= What you have to do =
Every line of the data that contains the string "orange" must be copied.

---*---

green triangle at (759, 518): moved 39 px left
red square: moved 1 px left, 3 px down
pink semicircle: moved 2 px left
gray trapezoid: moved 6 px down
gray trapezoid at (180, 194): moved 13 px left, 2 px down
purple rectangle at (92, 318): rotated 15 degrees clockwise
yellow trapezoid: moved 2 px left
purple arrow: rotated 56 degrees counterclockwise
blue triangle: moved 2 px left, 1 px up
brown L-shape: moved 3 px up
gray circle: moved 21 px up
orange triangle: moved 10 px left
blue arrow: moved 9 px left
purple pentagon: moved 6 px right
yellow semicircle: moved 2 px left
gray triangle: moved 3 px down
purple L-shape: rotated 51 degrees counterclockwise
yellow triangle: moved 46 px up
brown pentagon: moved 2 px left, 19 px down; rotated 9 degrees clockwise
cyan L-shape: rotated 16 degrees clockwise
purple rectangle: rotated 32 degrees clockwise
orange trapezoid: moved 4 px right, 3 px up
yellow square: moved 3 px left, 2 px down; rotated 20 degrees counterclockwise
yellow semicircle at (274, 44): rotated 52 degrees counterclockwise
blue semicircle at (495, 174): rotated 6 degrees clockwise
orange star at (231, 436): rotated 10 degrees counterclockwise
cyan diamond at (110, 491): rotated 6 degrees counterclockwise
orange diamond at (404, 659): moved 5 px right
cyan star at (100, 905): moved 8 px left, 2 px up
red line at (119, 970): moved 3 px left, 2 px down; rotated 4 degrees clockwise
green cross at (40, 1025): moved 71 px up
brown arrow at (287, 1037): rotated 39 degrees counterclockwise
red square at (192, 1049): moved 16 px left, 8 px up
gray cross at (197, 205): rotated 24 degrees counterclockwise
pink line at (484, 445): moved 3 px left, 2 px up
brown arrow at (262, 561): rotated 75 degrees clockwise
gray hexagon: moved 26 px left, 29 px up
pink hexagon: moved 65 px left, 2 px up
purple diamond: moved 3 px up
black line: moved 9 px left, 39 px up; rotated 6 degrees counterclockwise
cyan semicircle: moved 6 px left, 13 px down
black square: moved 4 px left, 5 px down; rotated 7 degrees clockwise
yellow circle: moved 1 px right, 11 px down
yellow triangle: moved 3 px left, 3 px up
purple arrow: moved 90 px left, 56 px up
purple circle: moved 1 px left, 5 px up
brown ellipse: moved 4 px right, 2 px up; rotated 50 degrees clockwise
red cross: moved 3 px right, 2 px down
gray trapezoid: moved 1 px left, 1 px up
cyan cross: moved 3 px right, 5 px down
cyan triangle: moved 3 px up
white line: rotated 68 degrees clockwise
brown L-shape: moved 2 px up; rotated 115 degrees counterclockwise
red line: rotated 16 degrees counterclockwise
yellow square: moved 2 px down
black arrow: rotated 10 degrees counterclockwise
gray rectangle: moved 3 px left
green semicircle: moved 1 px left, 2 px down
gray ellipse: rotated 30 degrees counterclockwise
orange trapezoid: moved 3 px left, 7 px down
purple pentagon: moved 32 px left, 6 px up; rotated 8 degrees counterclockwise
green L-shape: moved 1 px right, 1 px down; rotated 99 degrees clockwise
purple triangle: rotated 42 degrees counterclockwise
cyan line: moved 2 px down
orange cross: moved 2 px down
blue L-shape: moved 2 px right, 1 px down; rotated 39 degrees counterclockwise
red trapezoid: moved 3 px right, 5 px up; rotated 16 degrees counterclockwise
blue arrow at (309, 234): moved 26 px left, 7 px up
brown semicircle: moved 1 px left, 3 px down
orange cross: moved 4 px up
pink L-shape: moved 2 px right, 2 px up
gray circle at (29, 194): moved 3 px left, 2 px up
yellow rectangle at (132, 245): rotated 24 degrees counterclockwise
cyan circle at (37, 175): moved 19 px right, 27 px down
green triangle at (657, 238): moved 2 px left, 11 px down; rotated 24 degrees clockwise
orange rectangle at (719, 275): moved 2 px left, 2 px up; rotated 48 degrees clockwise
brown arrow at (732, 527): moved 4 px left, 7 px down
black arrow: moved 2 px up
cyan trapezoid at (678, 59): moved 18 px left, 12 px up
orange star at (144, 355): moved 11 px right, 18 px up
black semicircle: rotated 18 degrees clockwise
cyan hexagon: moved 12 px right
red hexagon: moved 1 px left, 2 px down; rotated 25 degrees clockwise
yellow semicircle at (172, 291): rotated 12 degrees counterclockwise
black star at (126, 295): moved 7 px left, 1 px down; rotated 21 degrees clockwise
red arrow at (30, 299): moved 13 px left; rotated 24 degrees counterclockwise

---*---

= Written response =
orange triangle: moved 10 px left
orange trapezoid: moved 4 px right, 3 px up
orange star at (231, 436): rotated 10 degrees counterclockwise
orange diamond at (404, 659): moved 5 px right
orange trapezoid: moved 3 px left, 7 px down
orange cross: moved 2 px down
orange cross: moved 4 px up
orange rectangle at (719, 275): moved 2 px left, 2 px up; rotated 48 degrees clockwise
orange star at (144, 355): moved 11 px right, 18 px up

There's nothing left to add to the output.